Start Supplied data

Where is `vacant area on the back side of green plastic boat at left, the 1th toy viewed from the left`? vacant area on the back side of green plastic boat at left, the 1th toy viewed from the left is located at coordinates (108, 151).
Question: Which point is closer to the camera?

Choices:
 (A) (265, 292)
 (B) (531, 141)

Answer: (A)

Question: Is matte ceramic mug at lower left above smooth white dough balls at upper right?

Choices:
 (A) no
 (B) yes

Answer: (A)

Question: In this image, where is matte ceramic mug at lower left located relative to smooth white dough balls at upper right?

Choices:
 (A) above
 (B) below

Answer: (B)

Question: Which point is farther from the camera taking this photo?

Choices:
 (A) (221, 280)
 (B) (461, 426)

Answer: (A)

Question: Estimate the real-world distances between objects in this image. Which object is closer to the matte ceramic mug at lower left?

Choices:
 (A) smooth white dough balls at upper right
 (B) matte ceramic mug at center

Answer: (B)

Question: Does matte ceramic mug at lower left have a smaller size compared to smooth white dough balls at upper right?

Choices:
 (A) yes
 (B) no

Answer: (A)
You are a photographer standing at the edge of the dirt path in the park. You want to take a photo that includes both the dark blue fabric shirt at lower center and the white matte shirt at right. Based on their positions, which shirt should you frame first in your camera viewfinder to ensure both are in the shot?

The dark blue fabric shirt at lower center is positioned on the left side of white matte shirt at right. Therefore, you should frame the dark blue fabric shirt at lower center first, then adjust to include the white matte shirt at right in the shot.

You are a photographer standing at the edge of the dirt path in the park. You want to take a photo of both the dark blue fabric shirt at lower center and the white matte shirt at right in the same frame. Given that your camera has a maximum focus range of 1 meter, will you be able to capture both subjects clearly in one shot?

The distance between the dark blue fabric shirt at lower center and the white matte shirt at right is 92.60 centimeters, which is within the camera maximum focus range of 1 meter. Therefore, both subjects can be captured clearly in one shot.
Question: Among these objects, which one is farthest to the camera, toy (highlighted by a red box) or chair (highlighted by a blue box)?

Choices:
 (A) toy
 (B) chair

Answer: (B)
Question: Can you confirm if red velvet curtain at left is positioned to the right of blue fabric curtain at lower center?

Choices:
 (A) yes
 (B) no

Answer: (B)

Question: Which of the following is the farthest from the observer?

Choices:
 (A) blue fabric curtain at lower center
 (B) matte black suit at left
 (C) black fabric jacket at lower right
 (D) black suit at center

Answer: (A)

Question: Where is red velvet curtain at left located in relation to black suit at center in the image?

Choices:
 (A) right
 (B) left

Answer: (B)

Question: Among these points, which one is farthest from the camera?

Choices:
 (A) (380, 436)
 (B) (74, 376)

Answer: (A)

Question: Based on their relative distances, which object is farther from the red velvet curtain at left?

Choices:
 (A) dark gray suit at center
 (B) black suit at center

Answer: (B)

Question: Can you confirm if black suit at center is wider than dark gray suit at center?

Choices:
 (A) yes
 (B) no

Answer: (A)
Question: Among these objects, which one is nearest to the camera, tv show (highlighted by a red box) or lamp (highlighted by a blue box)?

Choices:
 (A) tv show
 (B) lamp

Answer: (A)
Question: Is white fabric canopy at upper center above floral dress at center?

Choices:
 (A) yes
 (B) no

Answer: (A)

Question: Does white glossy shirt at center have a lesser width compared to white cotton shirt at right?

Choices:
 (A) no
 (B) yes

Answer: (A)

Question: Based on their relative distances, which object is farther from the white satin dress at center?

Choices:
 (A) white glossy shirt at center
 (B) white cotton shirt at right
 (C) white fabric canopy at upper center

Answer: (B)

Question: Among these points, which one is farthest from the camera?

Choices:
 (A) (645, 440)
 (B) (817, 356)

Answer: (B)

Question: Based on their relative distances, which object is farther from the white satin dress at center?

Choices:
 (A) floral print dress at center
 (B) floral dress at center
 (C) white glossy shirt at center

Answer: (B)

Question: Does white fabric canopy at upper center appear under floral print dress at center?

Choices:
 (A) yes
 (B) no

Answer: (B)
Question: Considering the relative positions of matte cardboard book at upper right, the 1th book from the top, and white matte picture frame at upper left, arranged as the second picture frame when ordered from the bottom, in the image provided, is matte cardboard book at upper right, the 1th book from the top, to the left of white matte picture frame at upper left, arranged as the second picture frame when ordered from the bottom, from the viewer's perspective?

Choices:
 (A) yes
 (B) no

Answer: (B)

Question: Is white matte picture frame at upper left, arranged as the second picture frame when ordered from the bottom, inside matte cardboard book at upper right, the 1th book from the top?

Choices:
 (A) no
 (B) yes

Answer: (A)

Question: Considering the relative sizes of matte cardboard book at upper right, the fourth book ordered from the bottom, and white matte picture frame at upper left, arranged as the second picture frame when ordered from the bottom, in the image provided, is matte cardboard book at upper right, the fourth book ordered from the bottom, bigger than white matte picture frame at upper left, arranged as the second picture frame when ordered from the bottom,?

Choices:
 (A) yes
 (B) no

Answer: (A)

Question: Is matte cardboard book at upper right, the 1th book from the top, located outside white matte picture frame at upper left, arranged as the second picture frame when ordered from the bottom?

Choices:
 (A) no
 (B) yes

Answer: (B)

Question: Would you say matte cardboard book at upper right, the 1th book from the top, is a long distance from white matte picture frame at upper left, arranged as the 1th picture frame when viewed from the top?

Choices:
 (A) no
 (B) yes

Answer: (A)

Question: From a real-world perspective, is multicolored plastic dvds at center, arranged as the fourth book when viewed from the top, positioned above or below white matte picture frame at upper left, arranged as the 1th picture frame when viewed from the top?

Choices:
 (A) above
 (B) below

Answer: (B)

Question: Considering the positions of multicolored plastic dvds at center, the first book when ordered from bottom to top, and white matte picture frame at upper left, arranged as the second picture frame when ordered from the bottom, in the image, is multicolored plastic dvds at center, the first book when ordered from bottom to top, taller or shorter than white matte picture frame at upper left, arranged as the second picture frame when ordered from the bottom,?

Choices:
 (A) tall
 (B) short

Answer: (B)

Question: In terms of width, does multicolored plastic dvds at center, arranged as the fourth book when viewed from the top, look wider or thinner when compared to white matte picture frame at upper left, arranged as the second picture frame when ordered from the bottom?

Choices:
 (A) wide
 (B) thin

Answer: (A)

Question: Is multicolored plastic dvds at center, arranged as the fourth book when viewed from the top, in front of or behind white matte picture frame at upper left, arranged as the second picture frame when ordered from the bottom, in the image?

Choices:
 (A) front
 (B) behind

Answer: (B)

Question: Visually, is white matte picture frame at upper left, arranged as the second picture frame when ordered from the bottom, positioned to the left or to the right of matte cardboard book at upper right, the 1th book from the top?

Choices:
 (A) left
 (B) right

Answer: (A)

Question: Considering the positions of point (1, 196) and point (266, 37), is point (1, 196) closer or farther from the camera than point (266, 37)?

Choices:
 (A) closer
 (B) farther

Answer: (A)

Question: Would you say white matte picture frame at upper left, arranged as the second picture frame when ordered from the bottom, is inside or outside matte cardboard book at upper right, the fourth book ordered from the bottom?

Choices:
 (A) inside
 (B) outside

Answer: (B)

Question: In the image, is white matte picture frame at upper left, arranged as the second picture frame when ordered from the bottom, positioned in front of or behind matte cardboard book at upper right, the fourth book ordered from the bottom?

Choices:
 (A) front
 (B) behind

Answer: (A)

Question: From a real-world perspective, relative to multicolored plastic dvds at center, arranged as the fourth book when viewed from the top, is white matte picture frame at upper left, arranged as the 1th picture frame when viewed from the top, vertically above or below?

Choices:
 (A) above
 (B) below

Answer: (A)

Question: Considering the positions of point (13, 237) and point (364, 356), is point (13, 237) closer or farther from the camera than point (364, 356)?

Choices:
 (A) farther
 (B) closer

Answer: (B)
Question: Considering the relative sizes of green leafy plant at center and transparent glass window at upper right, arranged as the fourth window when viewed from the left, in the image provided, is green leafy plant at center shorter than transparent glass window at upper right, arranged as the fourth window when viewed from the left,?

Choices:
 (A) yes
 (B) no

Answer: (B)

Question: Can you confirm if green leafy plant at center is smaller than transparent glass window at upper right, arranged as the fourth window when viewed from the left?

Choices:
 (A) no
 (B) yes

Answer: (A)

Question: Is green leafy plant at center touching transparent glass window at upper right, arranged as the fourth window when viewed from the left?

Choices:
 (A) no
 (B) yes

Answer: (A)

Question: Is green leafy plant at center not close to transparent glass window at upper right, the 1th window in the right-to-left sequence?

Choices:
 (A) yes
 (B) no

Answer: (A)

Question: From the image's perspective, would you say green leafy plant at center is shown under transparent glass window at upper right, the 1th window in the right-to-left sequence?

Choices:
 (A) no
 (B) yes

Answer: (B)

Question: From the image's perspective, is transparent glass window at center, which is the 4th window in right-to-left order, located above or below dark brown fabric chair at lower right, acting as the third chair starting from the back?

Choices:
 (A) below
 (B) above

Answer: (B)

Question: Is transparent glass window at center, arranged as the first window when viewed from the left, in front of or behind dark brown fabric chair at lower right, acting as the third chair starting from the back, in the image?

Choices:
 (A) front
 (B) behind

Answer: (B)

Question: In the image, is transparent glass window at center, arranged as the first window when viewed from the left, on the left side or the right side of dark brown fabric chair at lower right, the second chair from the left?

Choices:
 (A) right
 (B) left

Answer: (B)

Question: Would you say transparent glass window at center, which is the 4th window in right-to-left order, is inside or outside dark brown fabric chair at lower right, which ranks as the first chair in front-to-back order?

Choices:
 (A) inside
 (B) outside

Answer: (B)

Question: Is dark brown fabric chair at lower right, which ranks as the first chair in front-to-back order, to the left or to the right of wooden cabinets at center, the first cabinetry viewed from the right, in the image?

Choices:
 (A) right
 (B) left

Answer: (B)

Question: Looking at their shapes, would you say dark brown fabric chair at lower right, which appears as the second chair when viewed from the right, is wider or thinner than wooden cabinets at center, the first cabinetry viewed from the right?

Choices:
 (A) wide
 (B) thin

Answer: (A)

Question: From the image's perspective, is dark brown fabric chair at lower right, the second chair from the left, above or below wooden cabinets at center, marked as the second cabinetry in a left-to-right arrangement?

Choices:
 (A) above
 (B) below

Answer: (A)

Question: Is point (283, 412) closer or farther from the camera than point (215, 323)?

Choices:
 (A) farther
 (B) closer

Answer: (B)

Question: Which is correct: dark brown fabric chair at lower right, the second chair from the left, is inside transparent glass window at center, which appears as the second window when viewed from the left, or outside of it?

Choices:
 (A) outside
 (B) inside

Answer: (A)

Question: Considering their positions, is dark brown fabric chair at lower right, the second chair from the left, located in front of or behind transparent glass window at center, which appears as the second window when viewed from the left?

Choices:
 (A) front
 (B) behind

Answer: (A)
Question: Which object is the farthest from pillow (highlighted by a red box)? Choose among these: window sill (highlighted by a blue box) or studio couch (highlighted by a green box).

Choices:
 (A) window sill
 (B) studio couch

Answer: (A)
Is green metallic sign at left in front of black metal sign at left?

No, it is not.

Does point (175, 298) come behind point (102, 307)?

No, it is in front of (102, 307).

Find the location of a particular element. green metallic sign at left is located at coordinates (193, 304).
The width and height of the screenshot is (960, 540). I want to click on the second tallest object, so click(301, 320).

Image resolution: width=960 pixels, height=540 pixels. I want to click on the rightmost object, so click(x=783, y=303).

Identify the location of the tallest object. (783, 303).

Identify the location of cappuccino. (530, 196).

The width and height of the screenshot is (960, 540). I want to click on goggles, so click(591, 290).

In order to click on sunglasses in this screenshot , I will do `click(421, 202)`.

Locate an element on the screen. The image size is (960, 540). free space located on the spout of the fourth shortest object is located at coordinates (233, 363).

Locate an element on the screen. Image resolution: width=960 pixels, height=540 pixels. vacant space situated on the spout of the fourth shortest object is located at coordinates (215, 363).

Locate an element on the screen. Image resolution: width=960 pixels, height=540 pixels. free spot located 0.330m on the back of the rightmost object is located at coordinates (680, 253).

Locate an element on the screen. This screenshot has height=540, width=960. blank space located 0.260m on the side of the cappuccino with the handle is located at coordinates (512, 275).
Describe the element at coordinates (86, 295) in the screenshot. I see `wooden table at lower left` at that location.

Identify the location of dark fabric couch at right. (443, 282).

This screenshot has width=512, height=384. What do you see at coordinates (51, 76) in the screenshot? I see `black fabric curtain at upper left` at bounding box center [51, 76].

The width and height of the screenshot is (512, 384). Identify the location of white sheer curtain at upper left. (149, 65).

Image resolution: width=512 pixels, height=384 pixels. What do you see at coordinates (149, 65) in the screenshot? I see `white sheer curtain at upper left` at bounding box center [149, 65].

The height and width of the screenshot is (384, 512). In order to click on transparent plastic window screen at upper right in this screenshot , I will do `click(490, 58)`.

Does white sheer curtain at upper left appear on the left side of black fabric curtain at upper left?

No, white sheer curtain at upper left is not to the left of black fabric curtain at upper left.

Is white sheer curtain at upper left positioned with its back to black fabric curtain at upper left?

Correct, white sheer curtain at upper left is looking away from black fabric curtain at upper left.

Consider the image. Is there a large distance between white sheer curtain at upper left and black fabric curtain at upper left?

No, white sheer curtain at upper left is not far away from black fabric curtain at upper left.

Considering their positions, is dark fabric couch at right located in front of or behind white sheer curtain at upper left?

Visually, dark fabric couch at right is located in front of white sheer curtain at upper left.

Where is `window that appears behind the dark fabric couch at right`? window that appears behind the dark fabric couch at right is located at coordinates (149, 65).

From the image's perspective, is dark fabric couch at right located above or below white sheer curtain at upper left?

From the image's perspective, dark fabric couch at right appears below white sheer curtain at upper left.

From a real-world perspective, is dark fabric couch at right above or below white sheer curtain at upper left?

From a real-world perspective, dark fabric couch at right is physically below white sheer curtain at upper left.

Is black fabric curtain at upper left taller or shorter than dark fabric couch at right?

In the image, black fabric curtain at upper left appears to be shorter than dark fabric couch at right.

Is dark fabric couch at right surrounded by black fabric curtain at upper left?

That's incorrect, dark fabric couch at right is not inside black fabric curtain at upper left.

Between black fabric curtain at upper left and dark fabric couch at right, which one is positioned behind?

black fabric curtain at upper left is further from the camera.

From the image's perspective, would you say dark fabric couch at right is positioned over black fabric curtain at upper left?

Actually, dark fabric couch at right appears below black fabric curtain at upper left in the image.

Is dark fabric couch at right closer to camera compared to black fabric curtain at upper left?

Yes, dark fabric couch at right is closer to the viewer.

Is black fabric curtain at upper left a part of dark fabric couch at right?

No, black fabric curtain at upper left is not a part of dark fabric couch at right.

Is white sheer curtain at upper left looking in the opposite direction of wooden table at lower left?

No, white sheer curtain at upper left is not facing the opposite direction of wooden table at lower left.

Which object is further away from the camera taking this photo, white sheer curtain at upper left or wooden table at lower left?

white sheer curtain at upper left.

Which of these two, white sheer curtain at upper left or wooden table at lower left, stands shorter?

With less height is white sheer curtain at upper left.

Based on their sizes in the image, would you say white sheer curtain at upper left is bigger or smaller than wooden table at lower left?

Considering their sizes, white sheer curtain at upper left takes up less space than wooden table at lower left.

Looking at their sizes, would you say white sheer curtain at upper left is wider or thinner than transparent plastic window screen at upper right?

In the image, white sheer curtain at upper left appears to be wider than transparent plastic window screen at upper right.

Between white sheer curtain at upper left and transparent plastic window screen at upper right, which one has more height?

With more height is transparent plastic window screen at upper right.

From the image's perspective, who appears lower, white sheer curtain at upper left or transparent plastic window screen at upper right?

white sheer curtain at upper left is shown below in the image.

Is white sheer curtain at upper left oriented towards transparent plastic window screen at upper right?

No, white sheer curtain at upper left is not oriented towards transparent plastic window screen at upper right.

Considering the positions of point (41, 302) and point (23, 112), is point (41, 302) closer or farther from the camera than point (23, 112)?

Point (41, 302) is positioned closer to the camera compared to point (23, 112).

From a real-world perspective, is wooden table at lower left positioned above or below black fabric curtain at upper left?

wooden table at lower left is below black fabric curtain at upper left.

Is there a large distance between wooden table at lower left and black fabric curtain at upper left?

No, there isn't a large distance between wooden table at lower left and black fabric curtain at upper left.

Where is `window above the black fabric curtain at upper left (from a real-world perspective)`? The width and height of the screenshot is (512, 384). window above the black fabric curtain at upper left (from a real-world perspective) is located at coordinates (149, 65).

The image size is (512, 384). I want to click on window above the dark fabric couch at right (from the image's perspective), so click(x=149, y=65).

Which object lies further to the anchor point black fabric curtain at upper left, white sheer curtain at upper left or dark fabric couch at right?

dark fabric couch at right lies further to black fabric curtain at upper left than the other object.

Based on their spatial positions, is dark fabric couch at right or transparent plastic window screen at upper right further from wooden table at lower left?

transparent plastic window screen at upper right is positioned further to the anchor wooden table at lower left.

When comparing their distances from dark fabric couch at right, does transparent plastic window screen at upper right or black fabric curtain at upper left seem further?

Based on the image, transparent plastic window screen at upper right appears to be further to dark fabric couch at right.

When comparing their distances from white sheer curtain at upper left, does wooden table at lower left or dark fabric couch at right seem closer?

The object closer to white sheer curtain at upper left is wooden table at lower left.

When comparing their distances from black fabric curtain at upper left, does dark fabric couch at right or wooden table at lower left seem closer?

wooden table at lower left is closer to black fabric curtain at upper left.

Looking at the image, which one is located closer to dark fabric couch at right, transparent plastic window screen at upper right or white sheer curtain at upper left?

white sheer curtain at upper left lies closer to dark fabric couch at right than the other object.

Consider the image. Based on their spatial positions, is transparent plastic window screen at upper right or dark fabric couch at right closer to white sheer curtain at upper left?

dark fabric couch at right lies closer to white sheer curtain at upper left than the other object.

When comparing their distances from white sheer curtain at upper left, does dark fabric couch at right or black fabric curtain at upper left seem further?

End Supplied data

Copy the lines above word for word, starting at the first line and ending with the line that contains "Question: Which point is closer".

Where is `vacant area on the back side of green plastic boat at left, the 1th toy viewed from the left`? vacant area on the back side of green plastic boat at left, the 1th toy viewed from the left is located at coordinates (108, 151).
Question: Which point is closer to the camera?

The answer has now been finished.